START Dataset

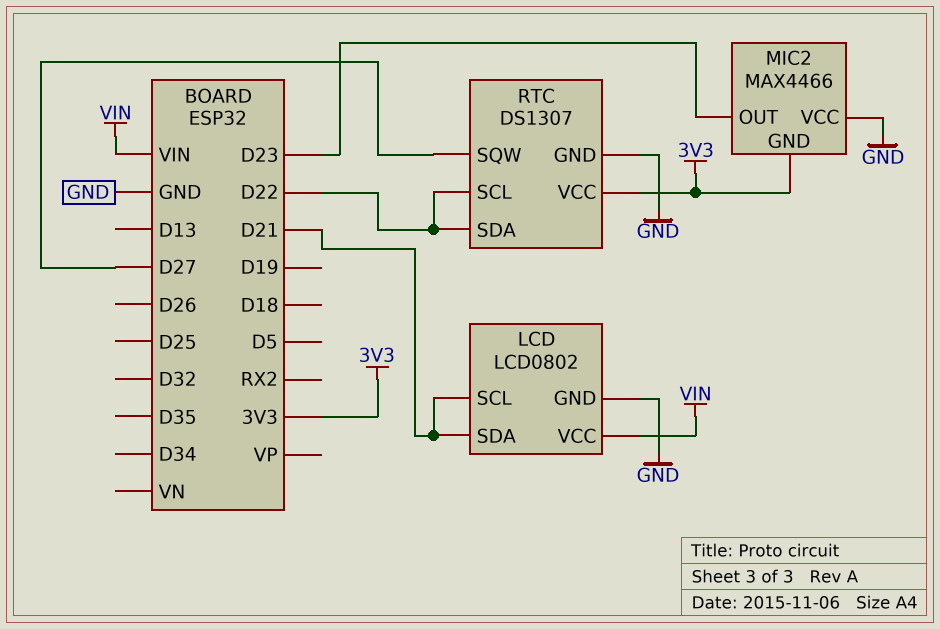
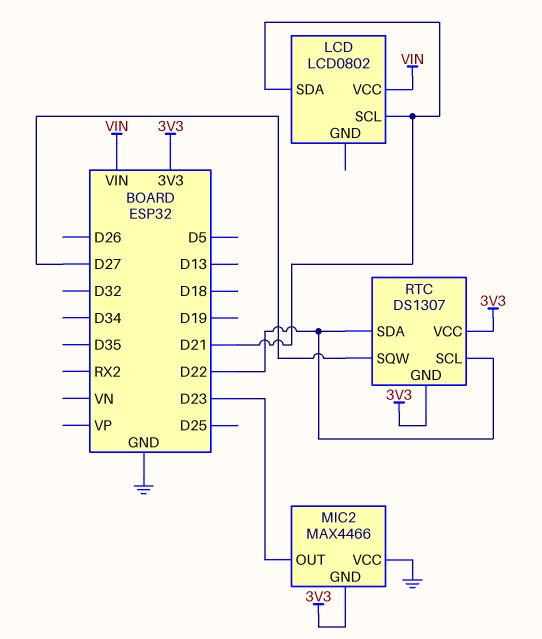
LCD pin GND: GND -> none
RTC pin GND: GND -> 3V3

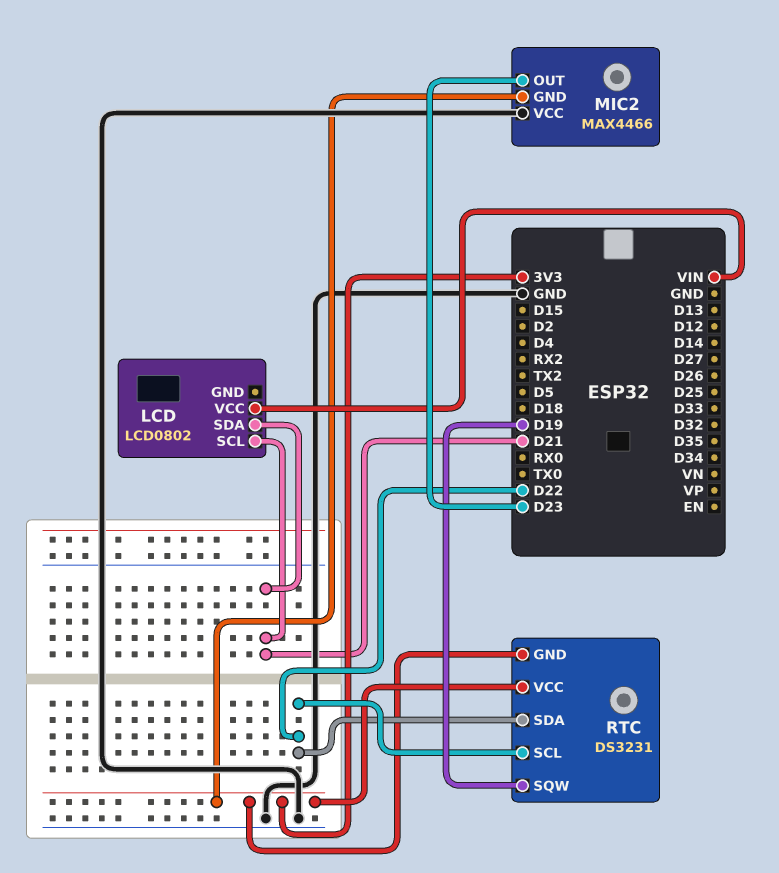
RTC: DS1307 -> DS3231
RTC pin SQW: D27 -> D19

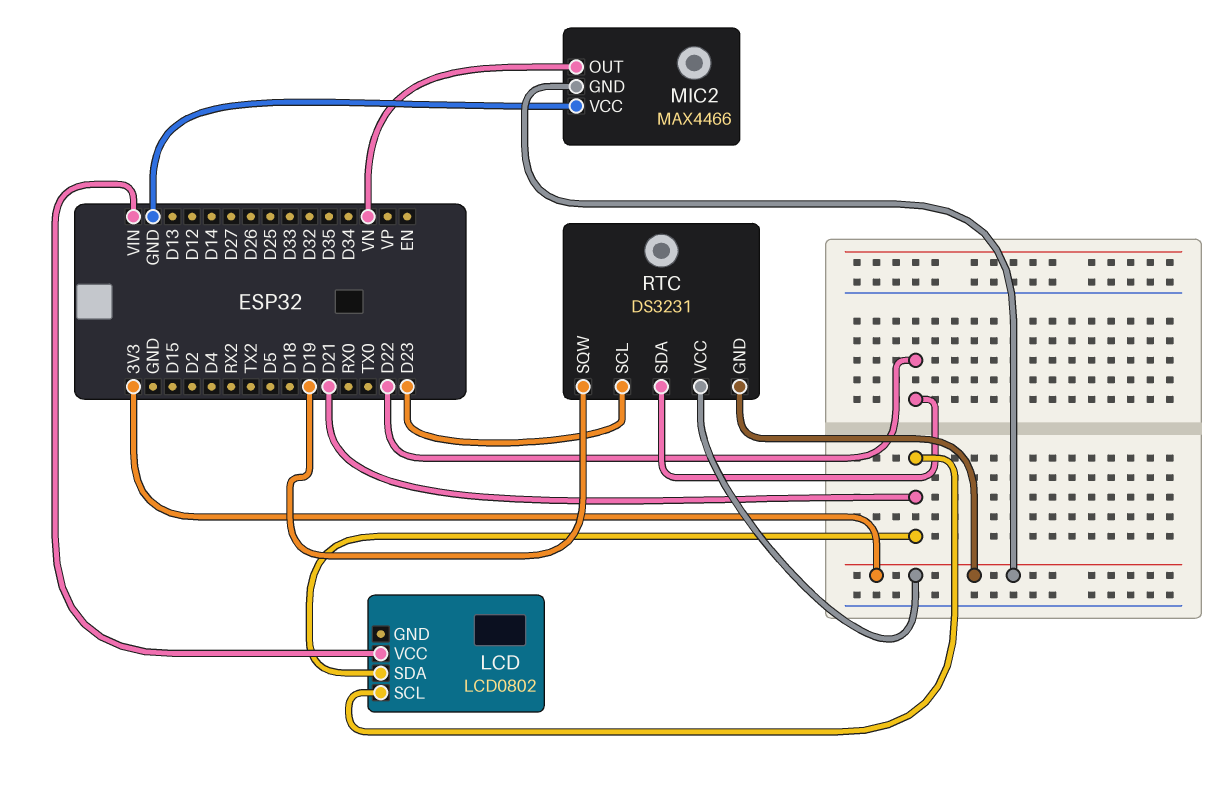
MIC2 pin OUT: D23 -> VN
RTC pin SCL: D22 -> D23

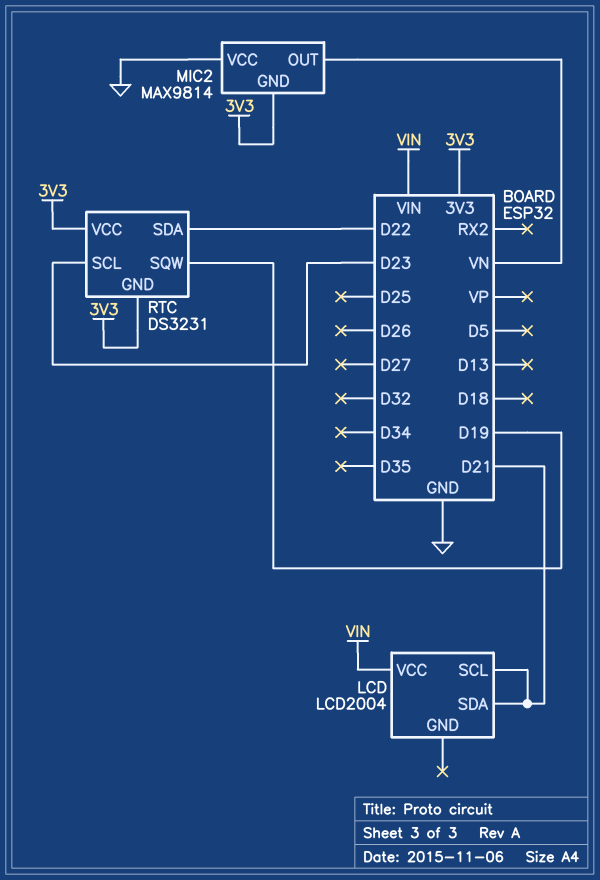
LCD: LCD0802 -> LCD2004
MIC2: MAX4466 -> MAX9814

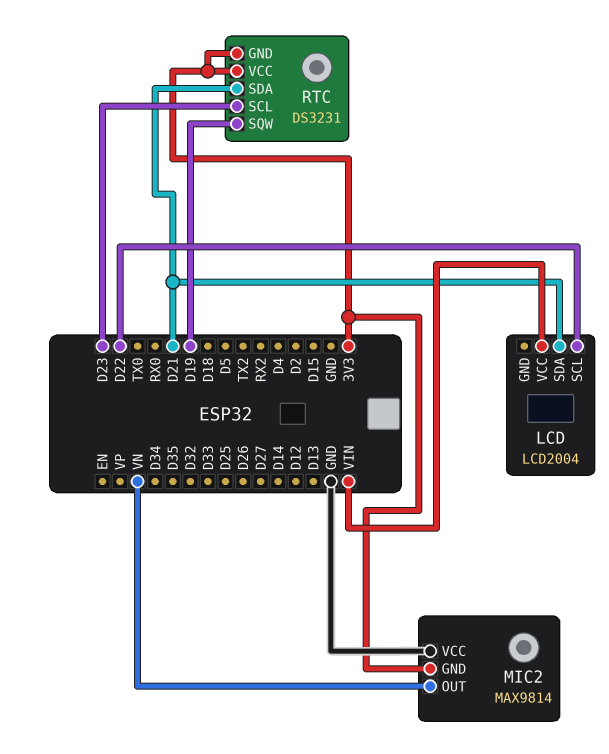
LCD pin SCL: D21 -> D22
RTC pin SDA: D22 -> D21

END Dataset

_Task_: Write the listing out exactly, apart from its pictures.

_Solution to the exercise_:
LCD pin GND: GND -> none
RTC pin GND: GND -> 3V3

RTC: DS1307 -> DS3231
RTC pin SQW: D27 -> D19

MIC2 pin OUT: D23 -> VN
RTC pin SCL: D22 -> D23

LCD: LCD0802 -> LCD2004
MIC2: MAX4466 -> MAX9814

LCD pin SCL: D21 -> D22
RTC pin SDA: D22 -> D21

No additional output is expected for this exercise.